SOURCE DATA
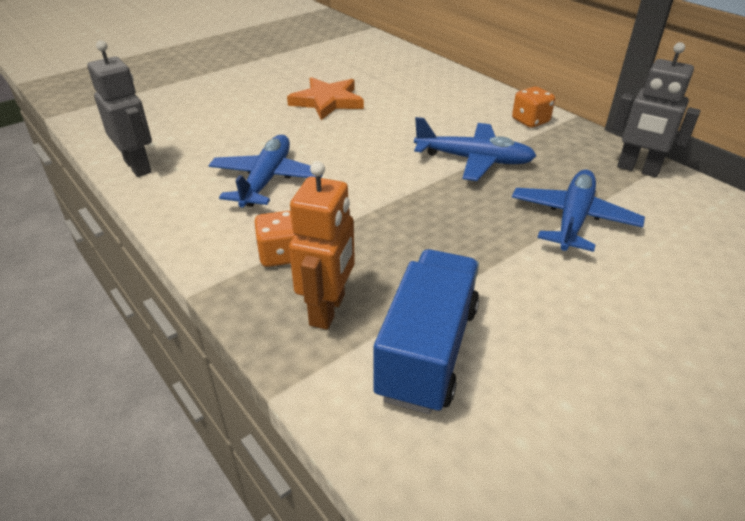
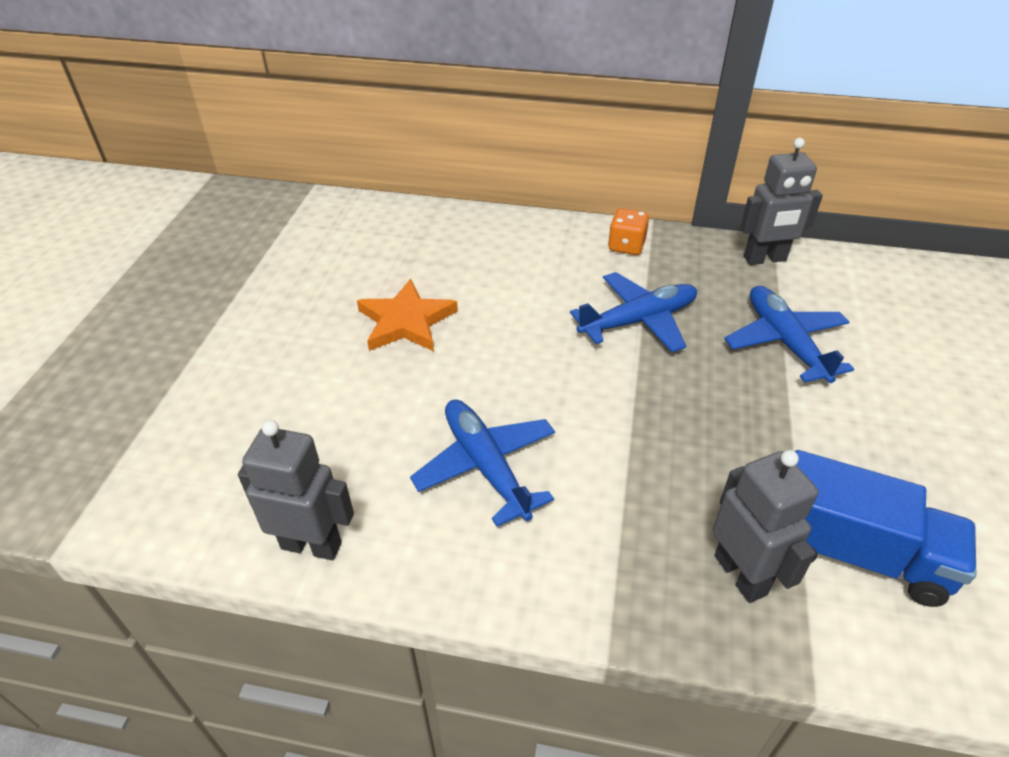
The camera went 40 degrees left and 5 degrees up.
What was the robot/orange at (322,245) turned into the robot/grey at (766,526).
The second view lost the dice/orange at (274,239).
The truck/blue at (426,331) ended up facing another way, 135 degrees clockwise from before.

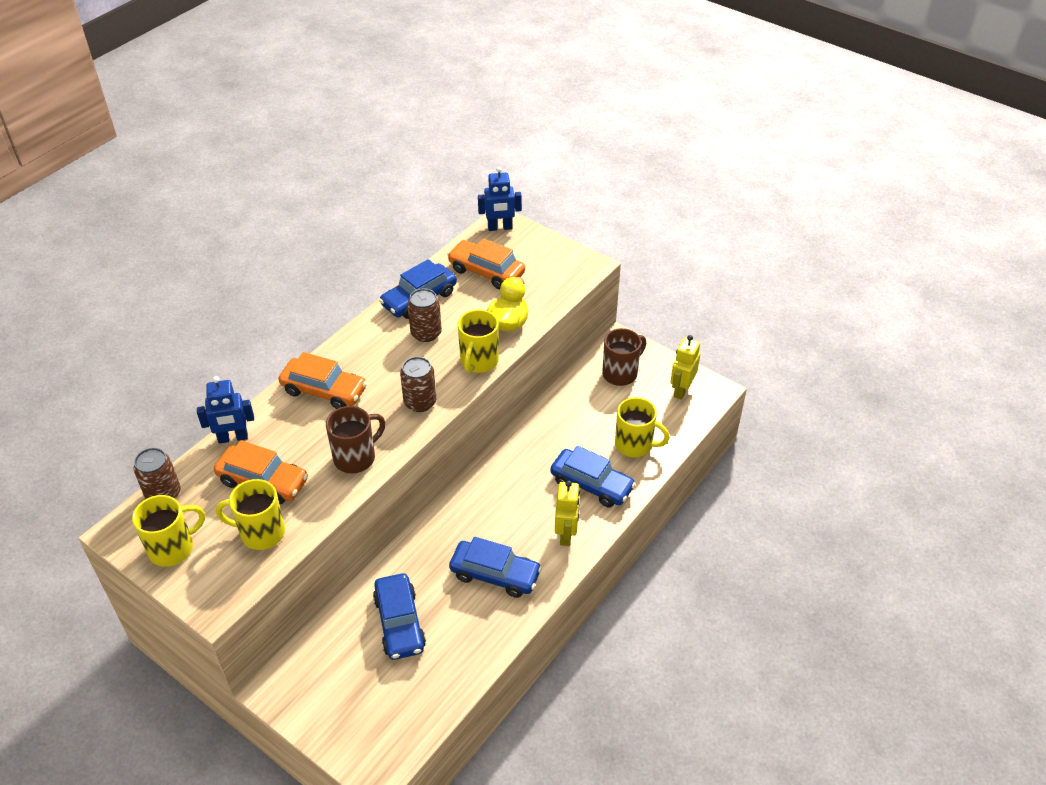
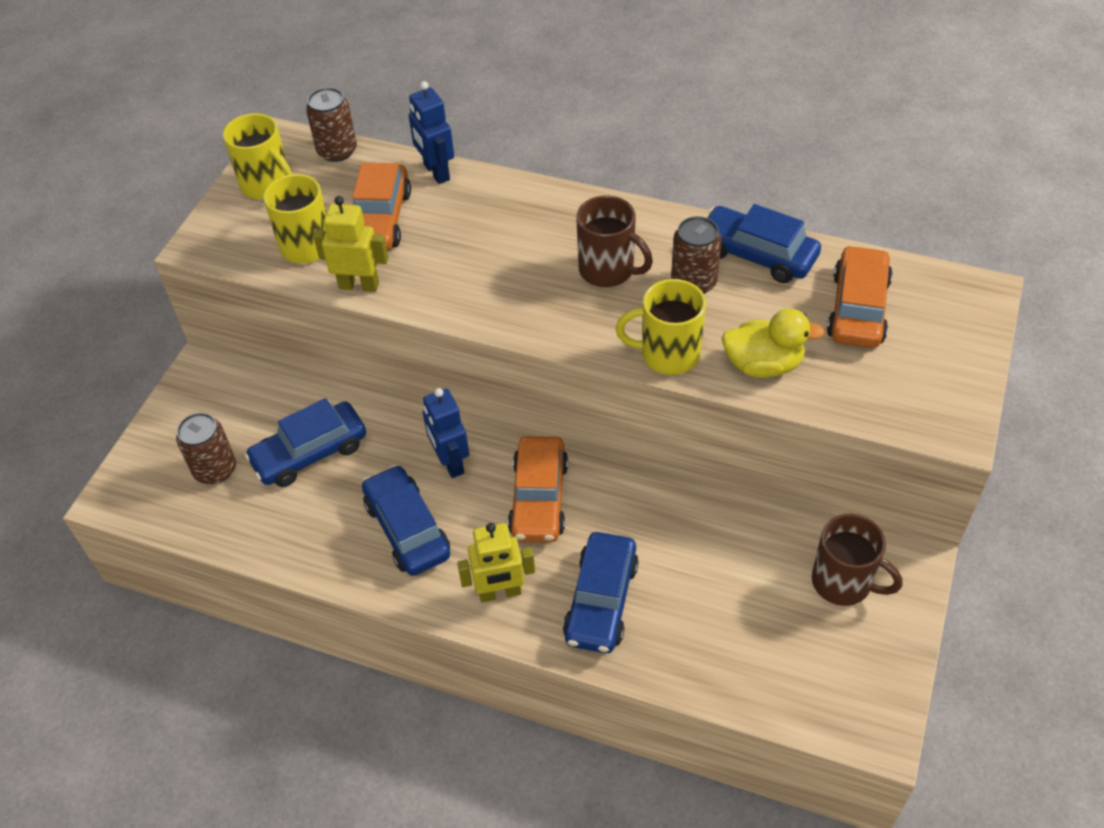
The camera went 75 degrees right and 5 degrees up.
The robot/blue ended up elsewhere, having gone from (500,199) to (446,433).
The robot/yellow ended up elsewhere, having gone from (685,367) to (350,244).
The car/orange ended up elsewhere, having gone from (323,380) to (538,489).
The can/brown ended up elsewhere, having gone from (418,384) to (206,448).
The second view lost the mug/yellow at (642,427).
The mug/brown ended up elsewhere, having gone from (355,440) to (614,241).
The car/blue at (495,567) ended up facing another way, 150 degrees clockwise from before.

YOUR ASSIGNMENT
Could you output the listing word for word, omitting every picture?

WRITTEN RESPONSE
The camera went 40 degrees left and 5 degrees up.
What was the robot/orange at (322,245) turned into the robot/grey at (766,526).
The second view lost the dice/orange at (274,239).
The truck/blue at (426,331) ended up facing another way, 135 degrees clockwise from before.

The camera went 75 degrees right and 5 degrees up.
The robot/blue ended up elsewhere, having gone from (500,199) to (446,433).
The robot/yellow ended up elsewhere, having gone from (685,367) to (350,244).
The car/orange ended up elsewhere, having gone from (323,380) to (538,489).
The can/brown ended up elsewhere, having gone from (418,384) to (206,448).
The second view lost the mug/yellow at (642,427).
The mug/brown ended up elsewhere, having gone from (355,440) to (614,241).
The car/blue at (495,567) ended up facing another way, 150 degrees clockwise from before.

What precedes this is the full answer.